**Exercise description:**
For every line in the data below that contains "blanco", copy the line.

**Input records:**
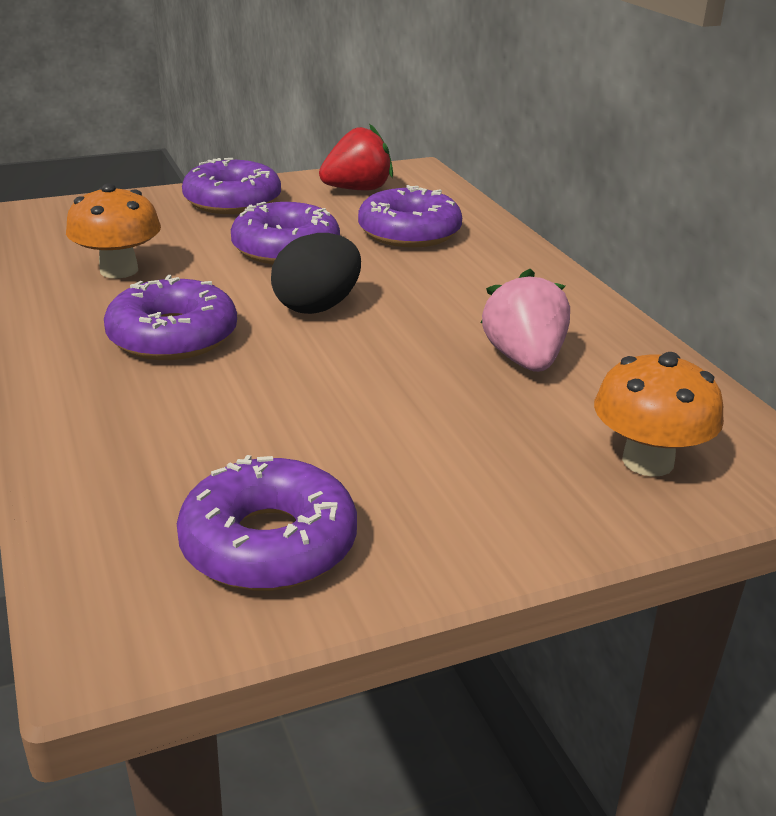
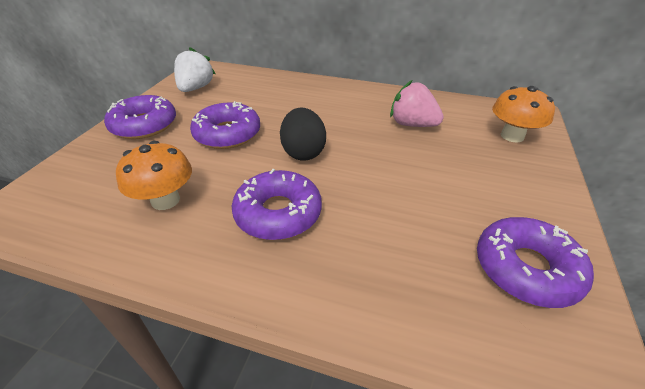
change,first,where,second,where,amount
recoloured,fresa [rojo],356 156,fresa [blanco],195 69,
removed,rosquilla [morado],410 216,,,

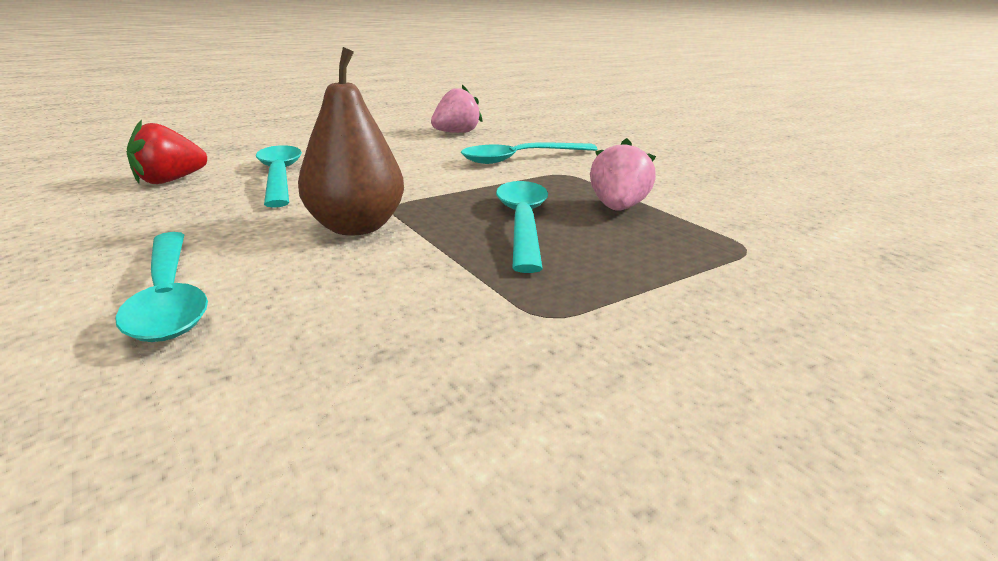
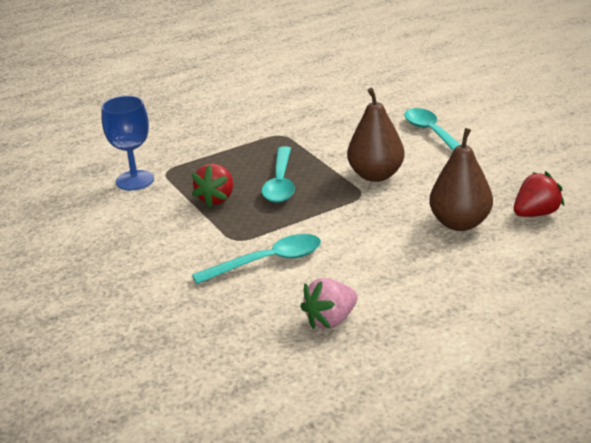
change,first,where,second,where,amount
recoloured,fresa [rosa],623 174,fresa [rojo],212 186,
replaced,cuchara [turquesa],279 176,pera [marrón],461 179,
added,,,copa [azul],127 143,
---
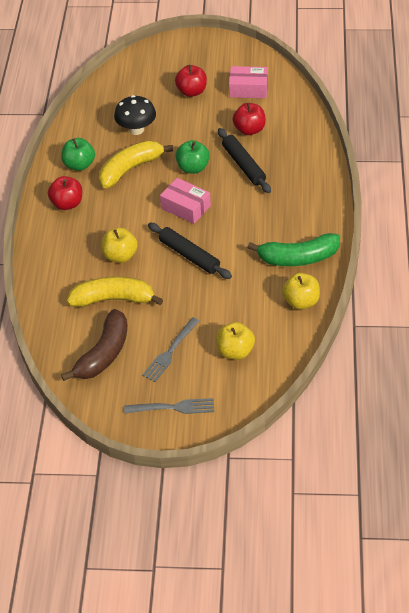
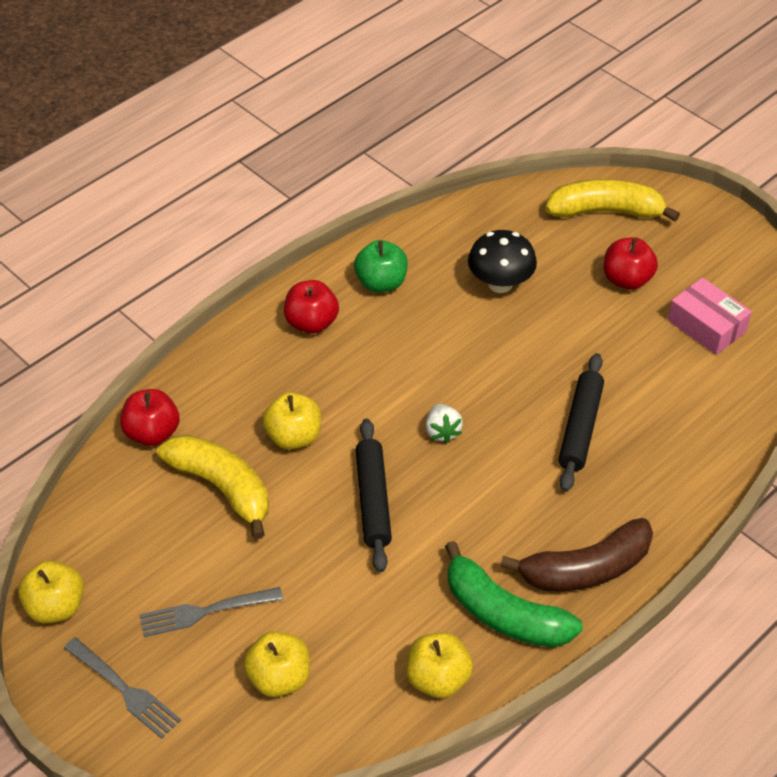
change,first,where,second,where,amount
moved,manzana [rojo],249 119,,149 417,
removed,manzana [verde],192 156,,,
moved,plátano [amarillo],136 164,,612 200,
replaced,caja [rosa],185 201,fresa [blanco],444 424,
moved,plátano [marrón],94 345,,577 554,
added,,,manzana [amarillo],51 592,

**Problem solution:**
recoloured,fresa [rojo],356 156,fresa [blanco],195 69,
replaced,caja [rosa],185 201,fresa [blanco],444 424,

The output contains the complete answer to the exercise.